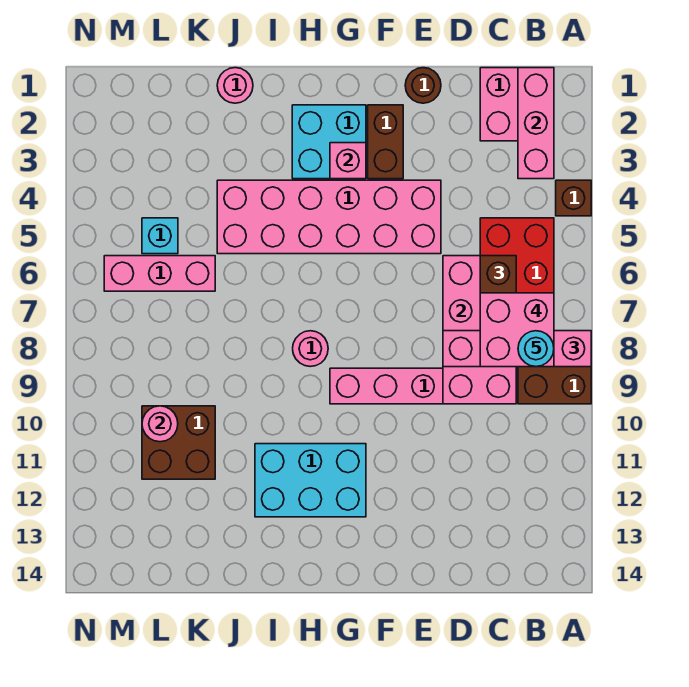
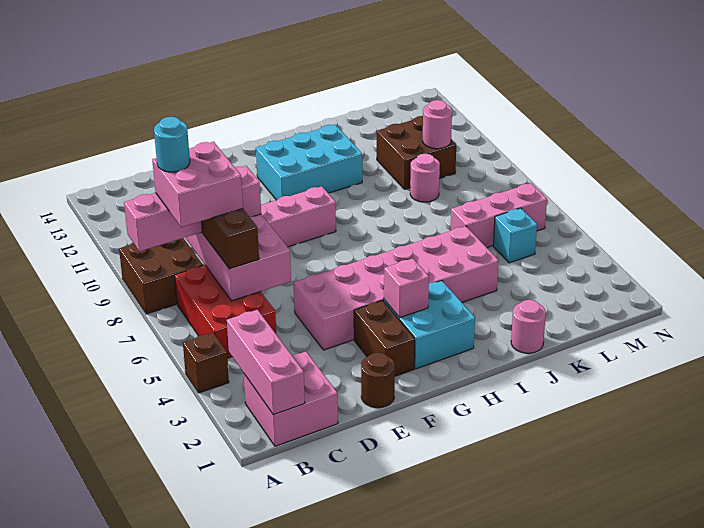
pink round brick H8 level 1 -> pink round brick K9 level 1

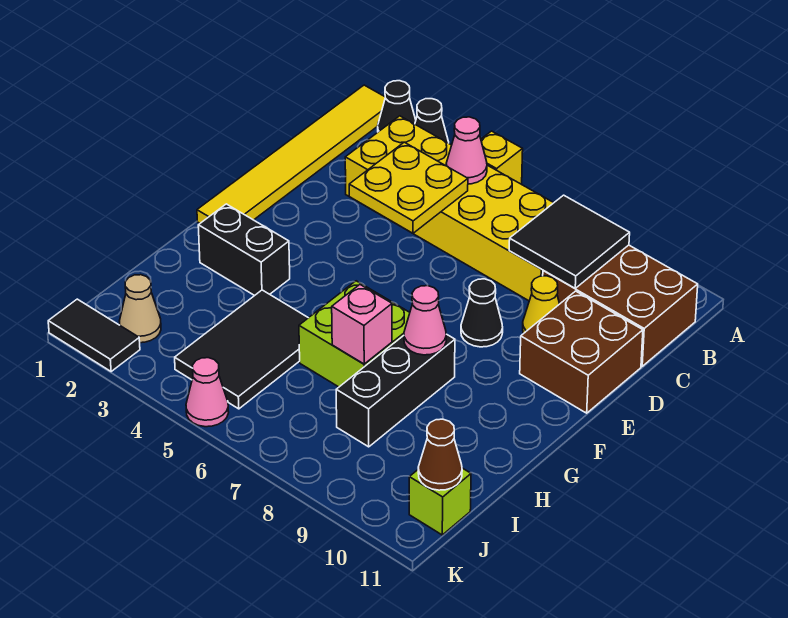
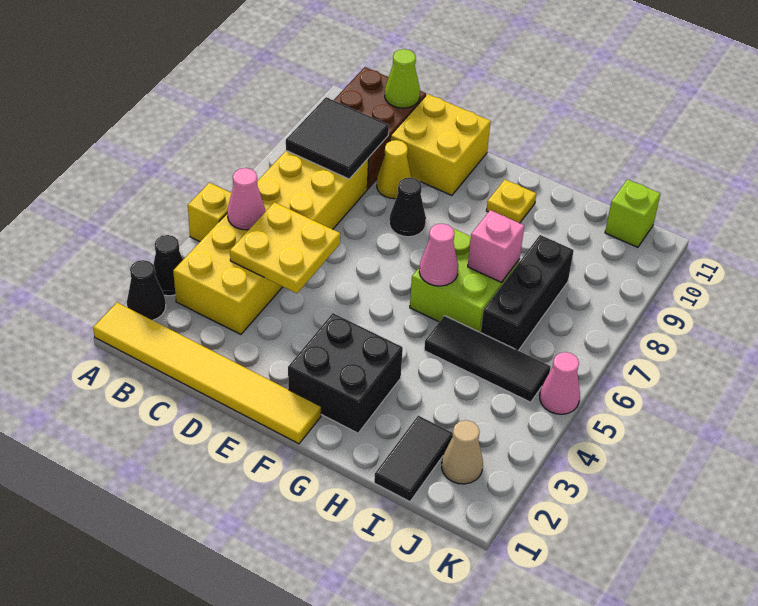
none -> lime cone C11 level 2
brown brick D10:E11 level 1 -> yellow brick D10:E11 level 1
black brick G2:G3 level 1 -> black brick F2:G3 level 1
black brick G8:I8 level 1 -> black brick I6:I8 level 1
pink cone G8 level 2 -> pink cone G6 level 2
none -> yellow plate G10 level 1
black tile H4:J5 level 1 -> black tile H5:J5 level 1
brown cone J11 level 2 -> none
black tile K1:K2 level 1 -> black tile I1:I2 level 1

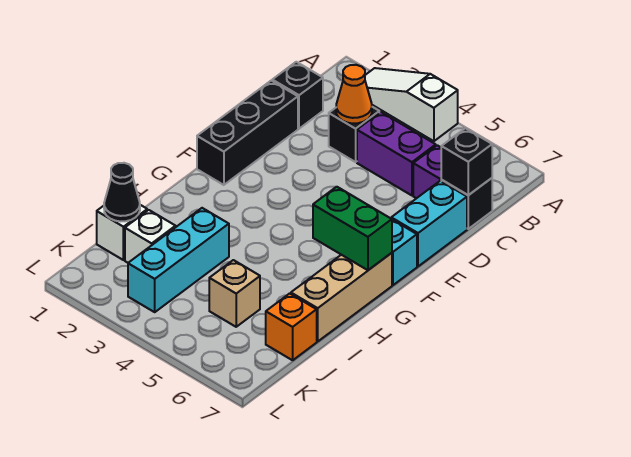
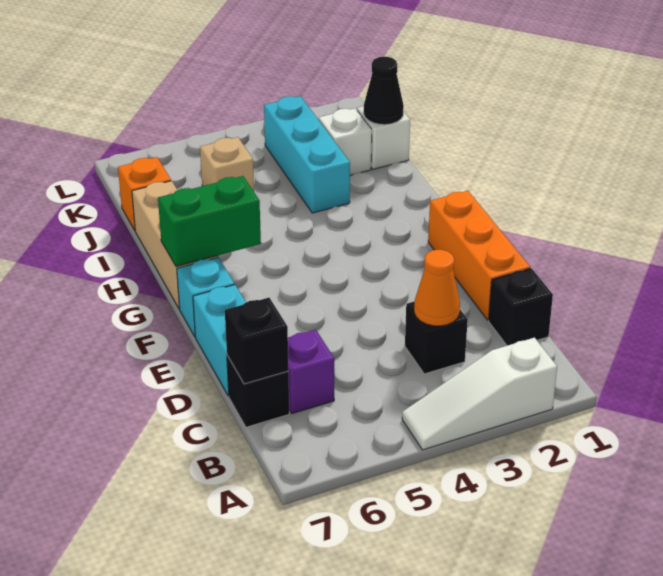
white slope A2:A4 level 1 top 4 -> white slope A2:A4 level 1 top 2
purple brick C4:C5 level 1 -> none
black brick D1:F1 level 1 -> orange brick D1:F1 level 1

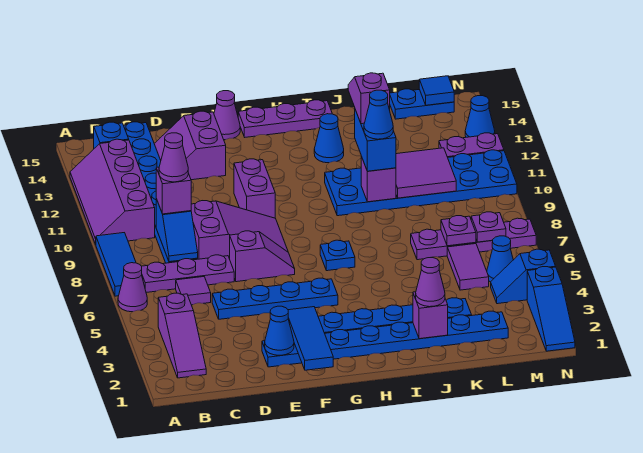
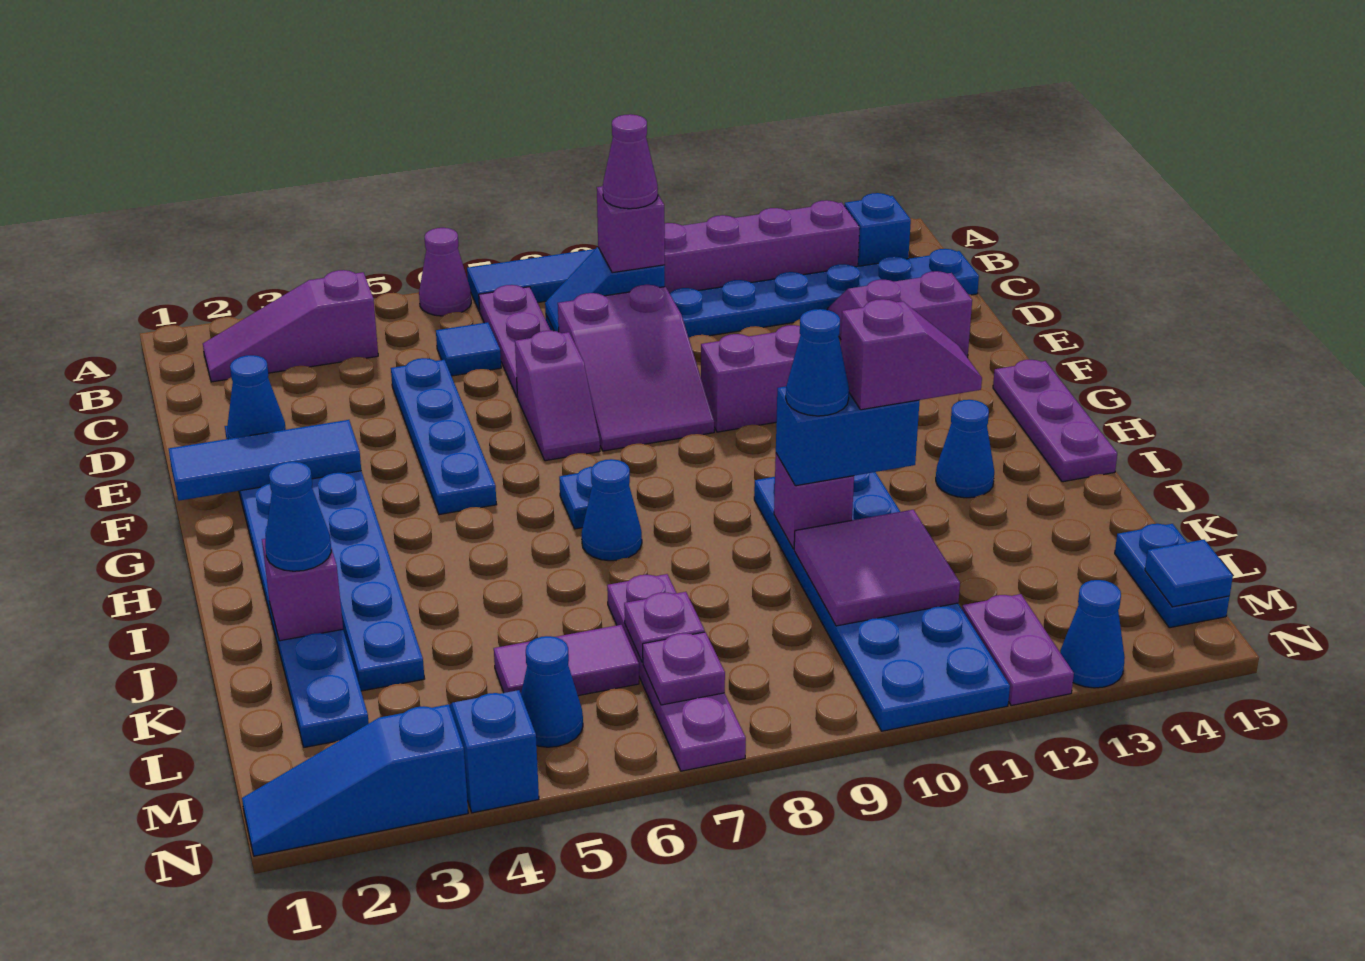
purple tile C6 level 1 -> blue tile C6 level 1
purple cone F15 level 1 -> none
none -> blue cone I7 level 1
purple cone J2 level 3 -> blue cone J2 level 3

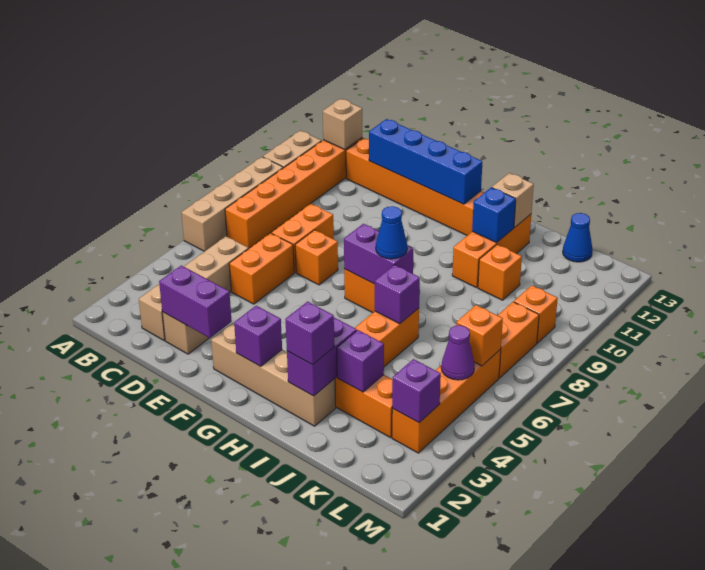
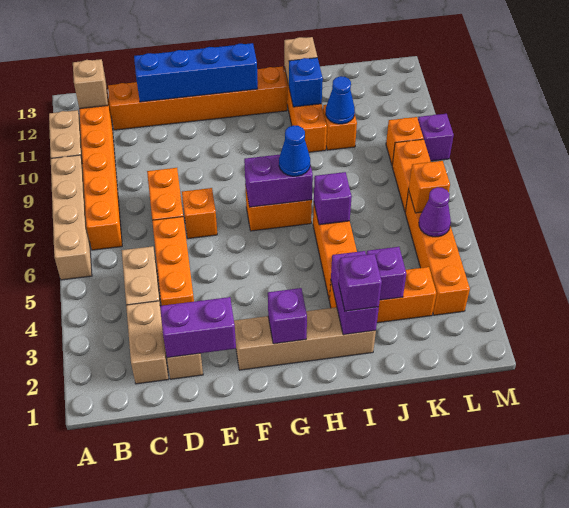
orange brick D5:D6 level 1 -> orange brick D4:D6 level 1
blue cone K13 level 1 -> blue cone J10 level 2
purple brick L3 level 2 -> purple brick M9 level 1

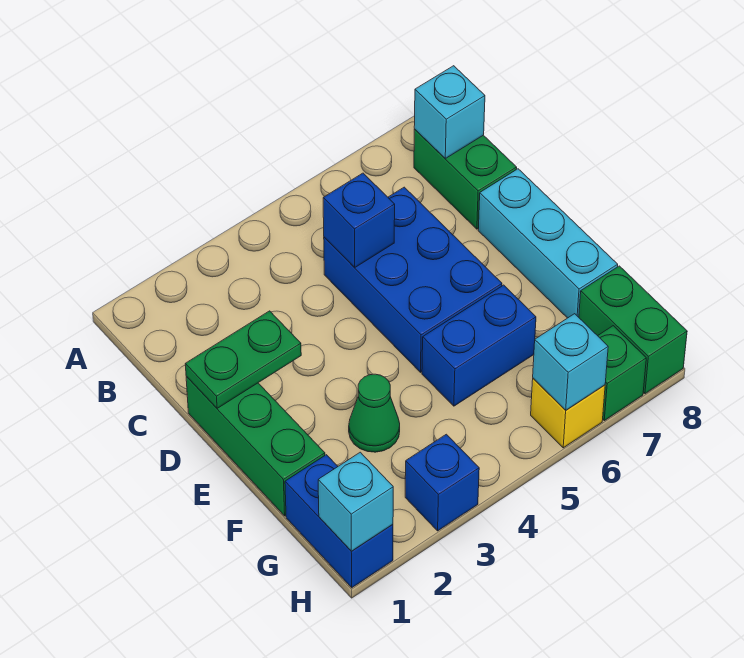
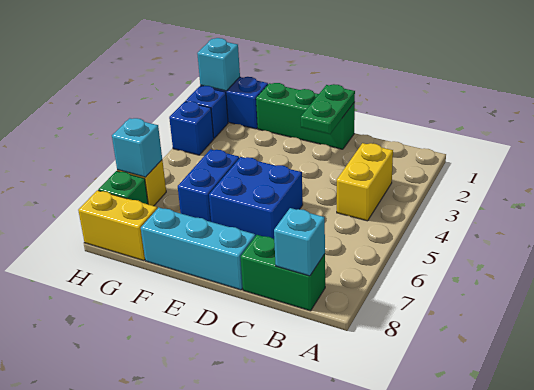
none -> yellow brick B3:B4 level 1
blue brick C5:E6 level 1 -> blue brick D5:E6 level 1
blue brick C5 level 2 -> blue brick H2 level 1
green cone F3 level 1 -> none
green brick G8:H8 level 1 -> yellow brick G8:H8 level 1

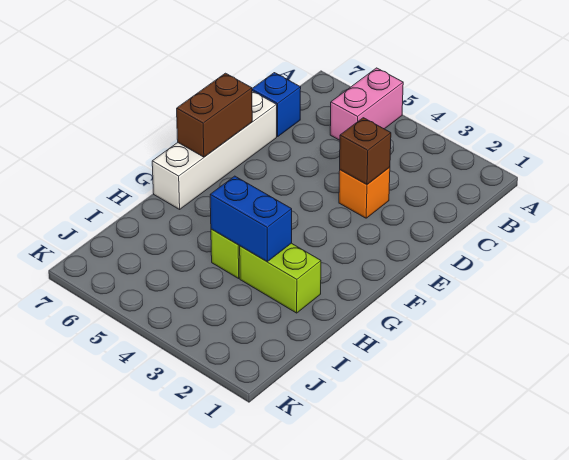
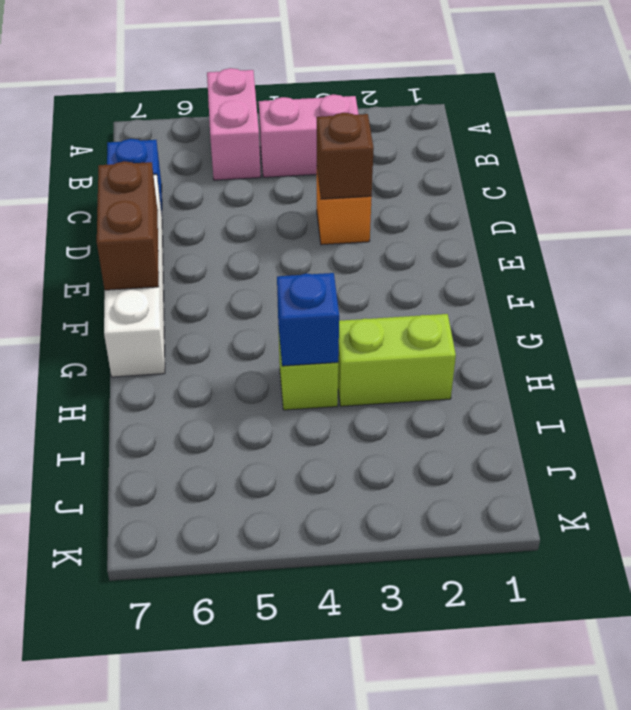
none -> pink brick B3:B4 level 1
blue brick H3:H4 level 2 -> blue brick H4 level 2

+++++

Without any pictures, retype the records above exactly.

### WRITTEN ANSWER
pink round brick H8 level 1 -> pink round brick K9 level 1

none -> lime cone C11 level 2
brown brick D10:E11 level 1 -> yellow brick D10:E11 level 1
black brick G2:G3 level 1 -> black brick F2:G3 level 1
black brick G8:I8 level 1 -> black brick I6:I8 level 1
pink cone G8 level 2 -> pink cone G6 level 2
none -> yellow plate G10 level 1
black tile H4:J5 level 1 -> black tile H5:J5 level 1
brown cone J11 level 2 -> none
black tile K1:K2 level 1 -> black tile I1:I2 level 1

white slope A2:A4 level 1 top 4 -> white slope A2:A4 level 1 top 2
purple brick C4:C5 level 1 -> none
black brick D1:F1 level 1 -> orange brick D1:F1 level 1

purple tile C6 level 1 -> blue tile C6 level 1
purple cone F15 level 1 -> none
none -> blue cone I7 level 1
purple cone J2 level 3 -> blue cone J2 level 3

orange brick D5:D6 level 1 -> orange brick D4:D6 level 1
blue cone K13 level 1 -> blue cone J10 level 2
purple brick L3 level 2 -> purple brick M9 level 1

none -> yellow brick B3:B4 level 1
blue brick C5:E6 level 1 -> blue brick D5:E6 level 1
blue brick C5 level 2 -> blue brick H2 level 1
green cone F3 level 1 -> none
green brick G8:H8 level 1 -> yellow brick G8:H8 level 1

none -> pink brick B3:B4 level 1
blue brick H3:H4 level 2 -> blue brick H4 level 2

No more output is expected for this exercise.